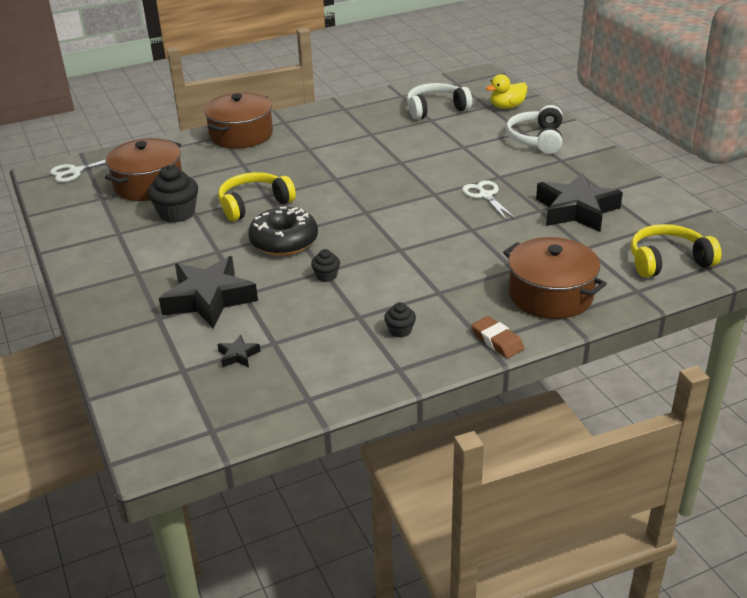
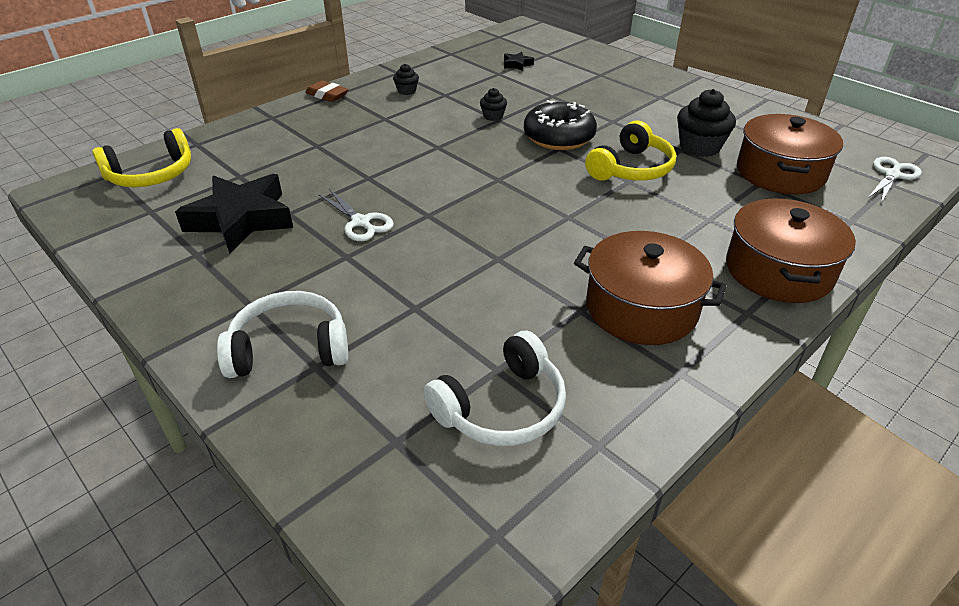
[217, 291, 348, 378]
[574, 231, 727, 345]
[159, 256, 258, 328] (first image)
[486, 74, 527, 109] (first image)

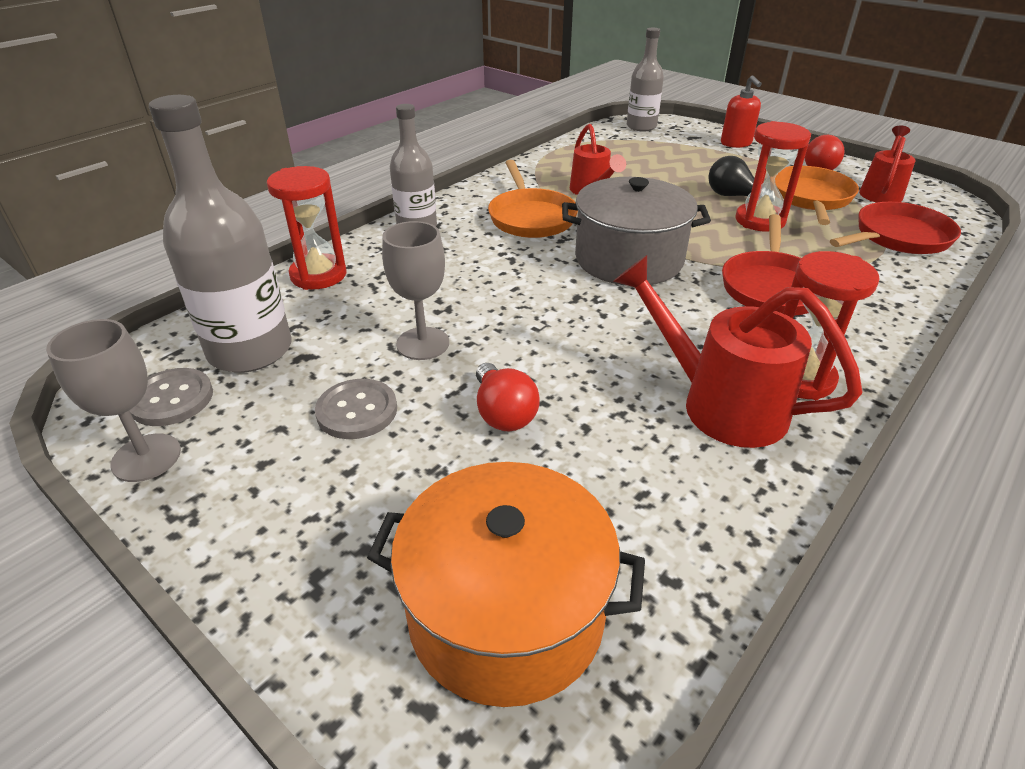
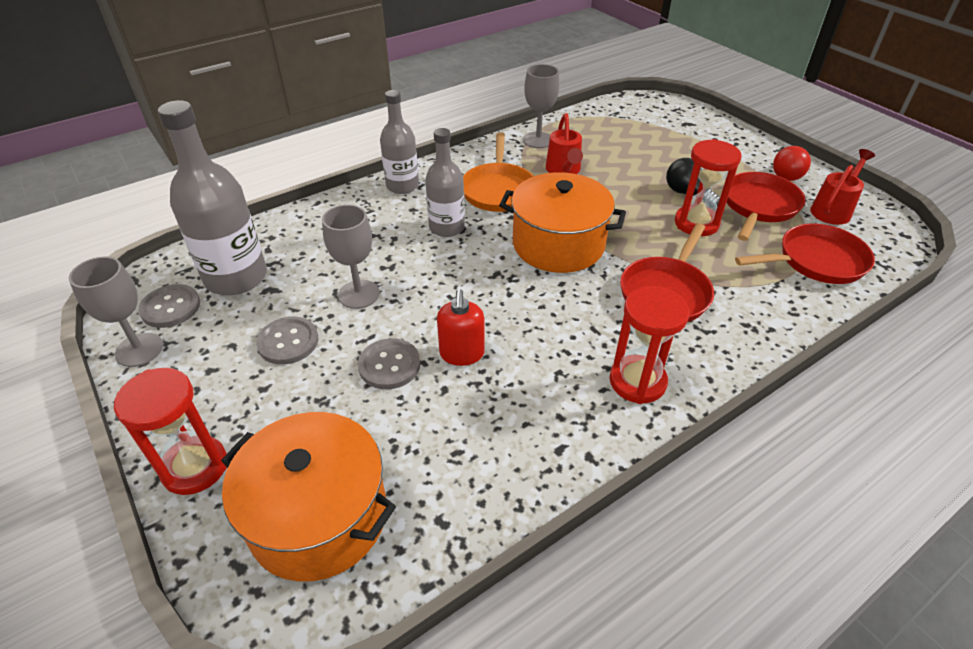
[114, 368, 227, 495]
[358, 338, 420, 389]
[425, 128, 465, 237]
[437, 289, 484, 366]
[499, 172, 626, 273]
[523, 64, 560, 148]
[727, 172, 806, 241]
[613, 255, 862, 448] (first image)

● ● ● ● ●

* [Task to complete] Only the lines from the one with "[574, 231, 727, 345]" to the last line of the listing, inclusive, are to be set down, exactly as they stand and without pictures.

* [Task output]
[574, 231, 727, 345]
[159, 256, 258, 328] (first image)
[486, 74, 527, 109] (first image)

[114, 368, 227, 495]
[358, 338, 420, 389]
[425, 128, 465, 237]
[437, 289, 484, 366]
[499, 172, 626, 273]
[523, 64, 560, 148]
[727, 172, 806, 241]
[613, 255, 862, 448] (first image)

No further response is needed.